■ **WHAT TO DO**: Look through the material and copy each line holding "green".

-- DATA follows --

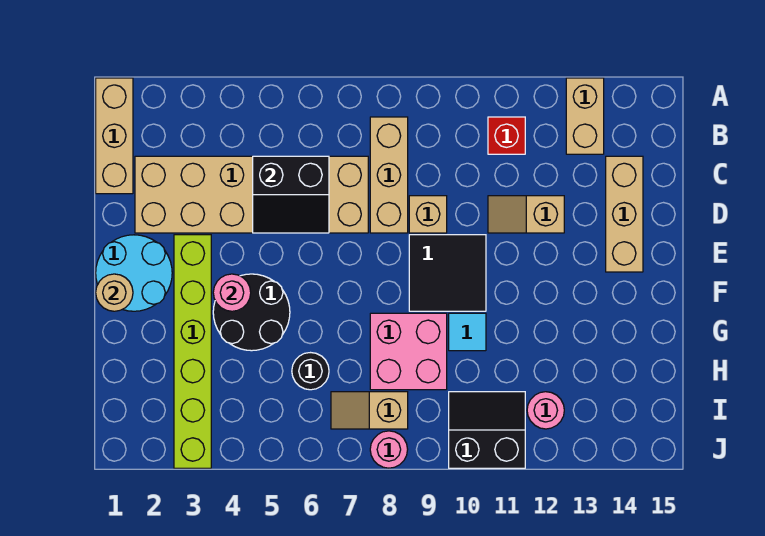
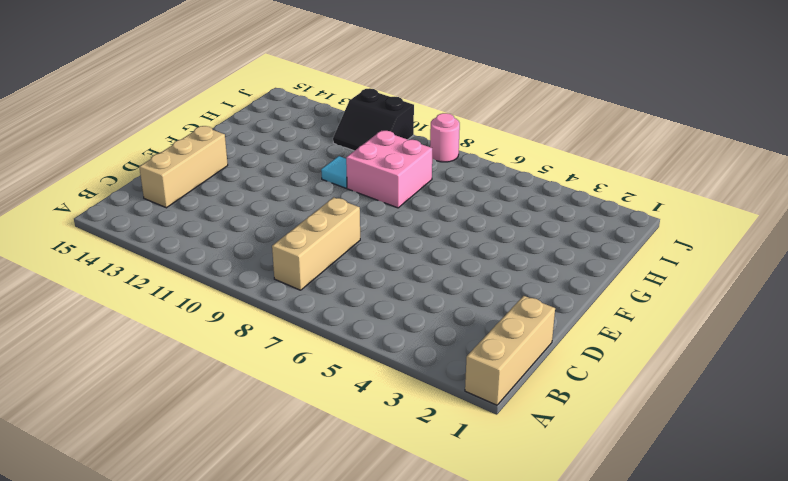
none -> tan brick A13:B13 level 1
none -> red brick B11 level 1
none -> tan brick C2:D7 level 1

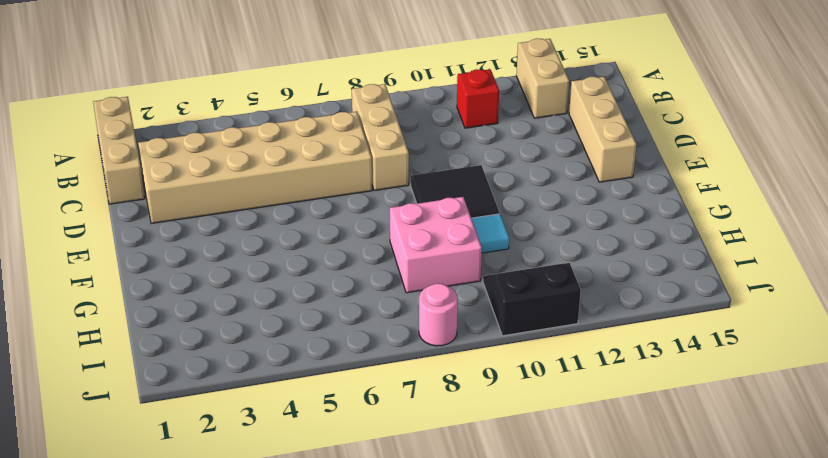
none -> tan brick D9 level 1
none -> tan slope D11:D12 level 1 top 12
none -> cyan round brick E1:F2 level 1

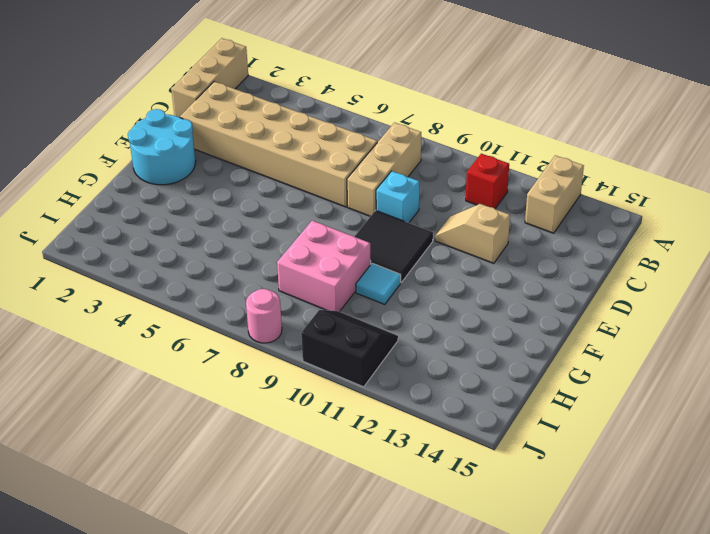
cyan brick D9 level 1 -> tan brick D9 level 1
none -> tan brick C14:E14 level 1
none -> lime brick E3:J3 level 1
none -> black round brick F4:G5 level 1

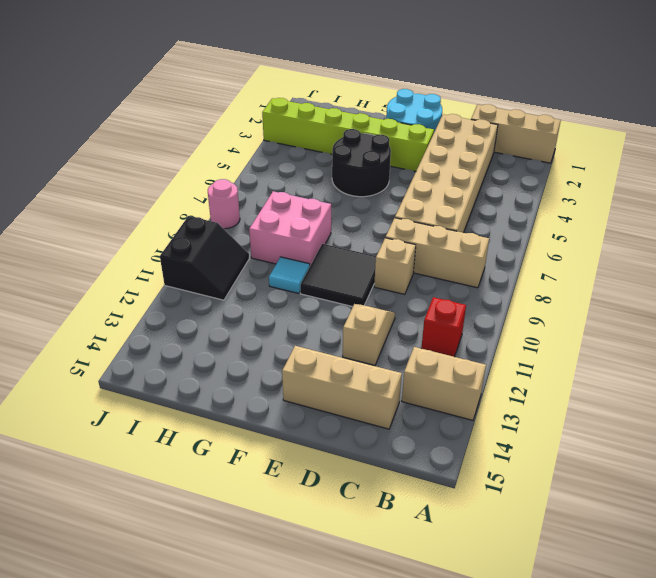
none -> black round brick H6 level 1
none -> tan slope I7:I8 level 1 top 8
none -> pink round brick I12 level 1

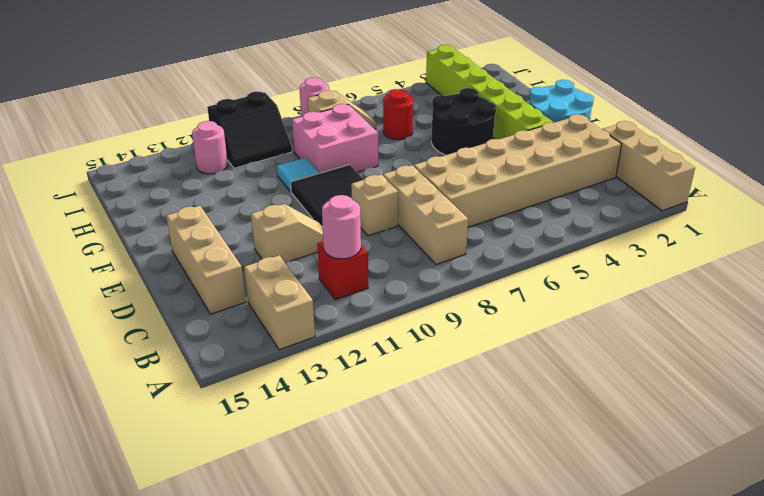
pink round brick B11 level 2 -> pink round brick F4 level 2
red round brick H6 level 1 -> black round brick H6 level 1
none -> black slope C5:D6 level 2 top C
none -> tan round brick F1 level 2

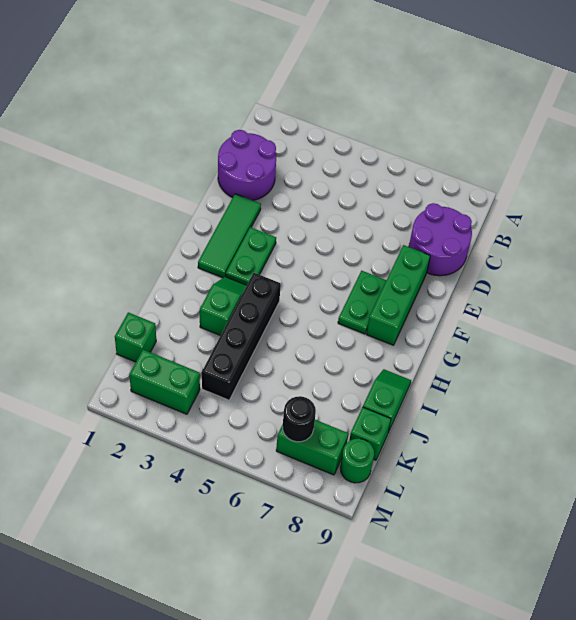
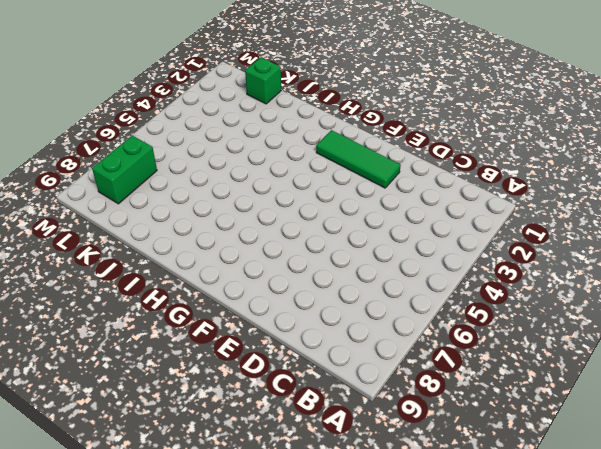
none -> purple round brick C1:D2 level 1
none -> purple round brick C8:D9 level 1
none -> green brick E8:G8 level 1

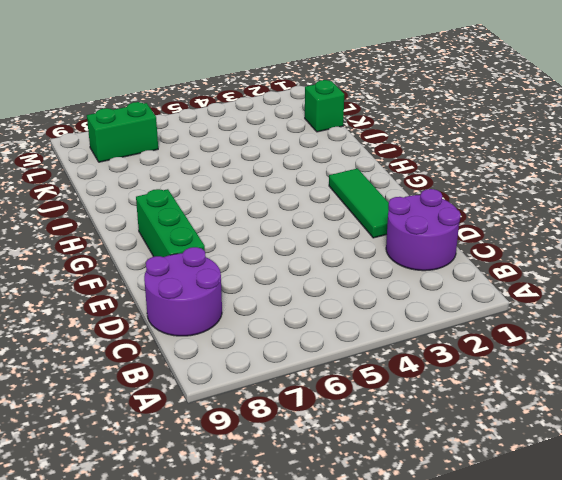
none -> green plate F3:G3 level 1
none -> green plate F7:G7 level 1
none -> green slope H3:I3 level 1 top I

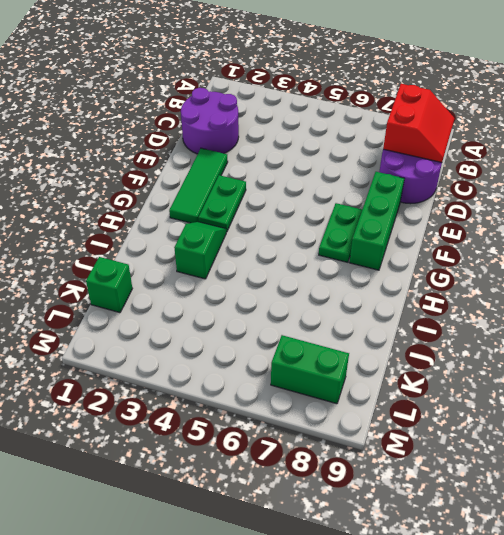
red slope B8:C9 level 2 top 8 -> none
none -> black brick H4:K4 level 1
none -> green slope I9:J9 level 1 top J
none -> green brick K9 level 1

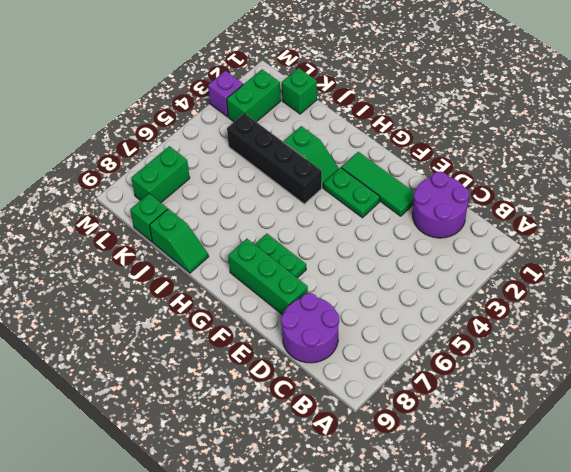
purple brick M3 level 1 -> none
none -> green round brick L9 level 1
none -> black round brick L7 level 2

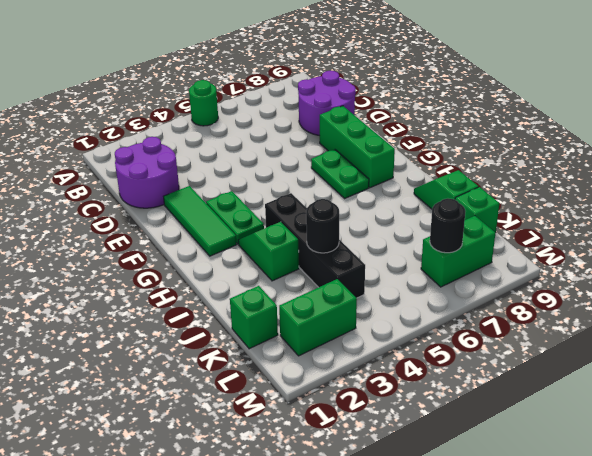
green round brick A5 level 1 -> green round brick L9 level 1
black round brick J4 level 2 -> none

-- DATA concluded --

■ **RESULT BELOW**:
none -> green brick E8:G8 level 1
none -> green plate F3:G3 level 1
none -> green plate F7:G7 level 1
none -> green slope H3:I3 level 1 top I
none -> green slope I9:J9 level 1 top J
none -> green brick K9 level 1
none -> green round brick L9 level 1
green round brick A5 level 1 -> green round brick L9 level 1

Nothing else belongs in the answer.